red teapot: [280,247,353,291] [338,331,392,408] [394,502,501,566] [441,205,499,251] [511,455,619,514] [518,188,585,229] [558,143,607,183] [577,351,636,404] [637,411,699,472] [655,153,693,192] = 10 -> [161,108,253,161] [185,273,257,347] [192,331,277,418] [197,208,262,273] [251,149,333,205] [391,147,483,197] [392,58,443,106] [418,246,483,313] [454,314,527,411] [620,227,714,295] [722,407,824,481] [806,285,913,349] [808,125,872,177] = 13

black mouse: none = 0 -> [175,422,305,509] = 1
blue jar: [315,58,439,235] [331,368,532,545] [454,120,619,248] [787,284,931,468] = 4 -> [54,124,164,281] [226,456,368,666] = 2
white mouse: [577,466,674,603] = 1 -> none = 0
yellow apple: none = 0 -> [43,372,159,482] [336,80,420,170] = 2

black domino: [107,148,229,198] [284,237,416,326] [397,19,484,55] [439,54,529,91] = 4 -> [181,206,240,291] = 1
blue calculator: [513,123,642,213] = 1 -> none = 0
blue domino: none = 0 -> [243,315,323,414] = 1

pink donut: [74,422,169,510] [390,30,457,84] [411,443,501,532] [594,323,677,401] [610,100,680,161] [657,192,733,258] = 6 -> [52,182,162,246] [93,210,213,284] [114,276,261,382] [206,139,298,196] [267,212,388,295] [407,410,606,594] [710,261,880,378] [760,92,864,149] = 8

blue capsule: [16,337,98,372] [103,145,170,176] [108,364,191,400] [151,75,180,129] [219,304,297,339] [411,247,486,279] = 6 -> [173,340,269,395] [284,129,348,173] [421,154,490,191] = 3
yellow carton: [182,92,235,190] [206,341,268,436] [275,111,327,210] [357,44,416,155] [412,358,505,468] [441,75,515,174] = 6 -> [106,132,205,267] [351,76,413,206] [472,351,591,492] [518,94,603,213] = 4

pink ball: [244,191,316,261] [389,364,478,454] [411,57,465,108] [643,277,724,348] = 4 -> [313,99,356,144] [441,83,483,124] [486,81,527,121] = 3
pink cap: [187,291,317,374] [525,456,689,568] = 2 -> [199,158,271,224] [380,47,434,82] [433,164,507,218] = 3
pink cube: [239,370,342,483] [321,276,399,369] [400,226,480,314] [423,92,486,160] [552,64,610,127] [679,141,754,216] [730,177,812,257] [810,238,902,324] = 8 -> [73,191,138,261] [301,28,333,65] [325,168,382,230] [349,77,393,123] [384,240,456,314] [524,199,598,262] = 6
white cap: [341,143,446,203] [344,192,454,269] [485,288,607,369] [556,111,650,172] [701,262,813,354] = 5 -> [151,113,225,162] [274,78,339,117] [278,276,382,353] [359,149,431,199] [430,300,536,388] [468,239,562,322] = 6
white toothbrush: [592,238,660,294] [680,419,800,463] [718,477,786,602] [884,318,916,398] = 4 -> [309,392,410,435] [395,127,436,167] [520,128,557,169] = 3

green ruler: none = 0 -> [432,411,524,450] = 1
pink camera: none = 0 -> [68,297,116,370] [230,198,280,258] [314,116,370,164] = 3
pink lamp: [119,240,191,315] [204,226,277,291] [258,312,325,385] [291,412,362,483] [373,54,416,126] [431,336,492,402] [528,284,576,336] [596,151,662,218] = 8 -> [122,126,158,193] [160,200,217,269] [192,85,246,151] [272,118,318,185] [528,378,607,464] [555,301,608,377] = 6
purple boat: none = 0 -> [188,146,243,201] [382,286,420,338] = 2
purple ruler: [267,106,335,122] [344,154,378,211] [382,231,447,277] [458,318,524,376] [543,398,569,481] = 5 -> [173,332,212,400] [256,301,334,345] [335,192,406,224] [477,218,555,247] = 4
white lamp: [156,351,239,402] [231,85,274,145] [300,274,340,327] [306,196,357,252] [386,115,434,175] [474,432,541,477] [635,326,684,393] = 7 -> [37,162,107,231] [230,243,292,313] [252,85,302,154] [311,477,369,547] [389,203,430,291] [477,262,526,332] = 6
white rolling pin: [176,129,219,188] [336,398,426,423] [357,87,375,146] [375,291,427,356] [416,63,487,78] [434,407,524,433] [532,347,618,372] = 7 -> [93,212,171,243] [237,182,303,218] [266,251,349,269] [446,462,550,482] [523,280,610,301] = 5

------------------------

Task statement: Print all the entries above. Keep each one exact.

Response area:
red teapot: [280,247,353,291] [338,331,392,408] [394,502,501,566] [441,205,499,251] [511,455,619,514] [518,188,585,229] [558,143,607,183] [577,351,636,404] [637,411,699,472] [655,153,693,192] = 10 -> [161,108,253,161] [185,273,257,347] [192,331,277,418] [197,208,262,273] [251,149,333,205] [391,147,483,197] [392,58,443,106] [418,246,483,313] [454,314,527,411] [620,227,714,295] [722,407,824,481] [806,285,913,349] [808,125,872,177] = 13

black mouse: none = 0 -> [175,422,305,509] = 1
blue jar: [315,58,439,235] [331,368,532,545] [454,120,619,248] [787,284,931,468] = 4 -> [54,124,164,281] [226,456,368,666] = 2
white mouse: [577,466,674,603] = 1 -> none = 0
yellow apple: none = 0 -> [43,372,159,482] [336,80,420,170] = 2

black domino: [107,148,229,198] [284,237,416,326] [397,19,484,55] [439,54,529,91] = 4 -> [181,206,240,291] = 1
blue calculator: [513,123,642,213] = 1 -> none = 0
blue domino: none = 0 -> [243,315,323,414] = 1

pink donut: [74,422,169,510] [390,30,457,84] [411,443,501,532] [594,323,677,401] [610,100,680,161] [657,192,733,258] = 6 -> [52,182,162,246] [93,210,213,284] [114,276,261,382] [206,139,298,196] [267,212,388,295] [407,410,606,594] [710,261,880,378] [760,92,864,149] = 8

blue capsule: [16,337,98,372] [103,145,170,176] [108,364,191,400] [151,75,180,129] [219,304,297,339] [411,247,486,279] = 6 -> [173,340,269,395] [284,129,348,173] [421,154,490,191] = 3
yellow carton: [182,92,235,190] [206,341,268,436] [275,111,327,210] [357,44,416,155] [412,358,505,468] [441,75,515,174] = 6 -> [106,132,205,267] [351,76,413,206] [472,351,591,492] [518,94,603,213] = 4

pink ball: [244,191,316,261] [389,364,478,454] [411,57,465,108] [643,277,724,348] = 4 -> [313,99,356,144] [441,83,483,124] [486,81,527,121] = 3
pink cap: [187,291,317,374] [525,456,689,568] = 2 -> [199,158,271,224] [380,47,434,82] [433,164,507,218] = 3
pink cube: [239,370,342,483] [321,276,399,369] [400,226,480,314] [423,92,486,160] [552,64,610,127] [679,141,754,216] [730,177,812,257] [810,238,902,324] = 8 -> [73,191,138,261] [301,28,333,65] [325,168,382,230] [349,77,393,123] [384,240,456,314] [524,199,598,262] = 6
white cap: [341,143,446,203] [344,192,454,269] [485,288,607,369] [556,111,650,172] [701,262,813,354] = 5 -> [151,113,225,162] [274,78,339,117] [278,276,382,353] [359,149,431,199] [430,300,536,388] [468,239,562,322] = 6
white toothbrush: [592,238,660,294] [680,419,800,463] [718,477,786,602] [884,318,916,398] = 4 -> [309,392,410,435] [395,127,436,167] [520,128,557,169] = 3

green ruler: none = 0 -> [432,411,524,450] = 1
pink camera: none = 0 -> [68,297,116,370] [230,198,280,258] [314,116,370,164] = 3
pink lamp: [119,240,191,315] [204,226,277,291] [258,312,325,385] [291,412,362,483] [373,54,416,126] [431,336,492,402] [528,284,576,336] [596,151,662,218] = 8 -> [122,126,158,193] [160,200,217,269] [192,85,246,151] [272,118,318,185] [528,378,607,464] [555,301,608,377] = 6
purple boat: none = 0 -> [188,146,243,201] [382,286,420,338] = 2
purple ruler: [267,106,335,122] [344,154,378,211] [382,231,447,277] [458,318,524,376] [543,398,569,481] = 5 -> [173,332,212,400] [256,301,334,345] [335,192,406,224] [477,218,555,247] = 4
white lamp: [156,351,239,402] [231,85,274,145] [300,274,340,327] [306,196,357,252] [386,115,434,175] [474,432,541,477] [635,326,684,393] = 7 -> [37,162,107,231] [230,243,292,313] [252,85,302,154] [311,477,369,547] [389,203,430,291] [477,262,526,332] = 6
white rolling pin: [176,129,219,188] [336,398,426,423] [357,87,375,146] [375,291,427,356] [416,63,487,78] [434,407,524,433] [532,347,618,372] = 7 -> [93,212,171,243] [237,182,303,218] [266,251,349,269] [446,462,550,482] [523,280,610,301] = 5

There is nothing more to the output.